What you need to do >>
Starting with the line containing "U1 pin out: CMP -> none" and going on through the line containing "V1: 6V (plus", return the lines of the data below exactly, and only those.

[Items from a dataset]
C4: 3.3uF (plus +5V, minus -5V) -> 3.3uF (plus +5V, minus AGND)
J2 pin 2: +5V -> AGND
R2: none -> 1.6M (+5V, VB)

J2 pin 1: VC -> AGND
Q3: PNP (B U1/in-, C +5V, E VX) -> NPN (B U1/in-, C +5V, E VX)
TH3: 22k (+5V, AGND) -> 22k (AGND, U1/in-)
...
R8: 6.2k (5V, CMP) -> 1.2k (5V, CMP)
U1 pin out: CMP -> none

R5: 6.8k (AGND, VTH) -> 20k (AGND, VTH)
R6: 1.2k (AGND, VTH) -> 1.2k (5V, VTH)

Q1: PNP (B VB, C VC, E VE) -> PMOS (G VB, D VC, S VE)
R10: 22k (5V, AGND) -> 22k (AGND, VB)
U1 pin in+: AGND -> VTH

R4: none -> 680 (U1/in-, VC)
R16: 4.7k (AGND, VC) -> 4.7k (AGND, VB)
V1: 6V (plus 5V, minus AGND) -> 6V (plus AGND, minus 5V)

Answer >>
U1 pin out: CMP -> none

R5: 6.8k (AGND, VTH) -> 20k (AGND, VTH)
R6: 1.2k (AGND, VTH) -> 1.2k (5V, VTH)

Q1: PNP (B VB, C VC, E VE) -> PMOS (G VB, D VC, S VE)
R10: 22k (5V, AGND) -> 22k (AGND, VB)
U1 pin in+: AGND -> VTH

R4: none -> 680 (U1/in-, VC)
R16: 4.7k (AGND, VC) -> 4.7k (AGND, VB)
V1: 6V (plus 5V, minus AGND) -> 6V (plus AGND, minus 5V)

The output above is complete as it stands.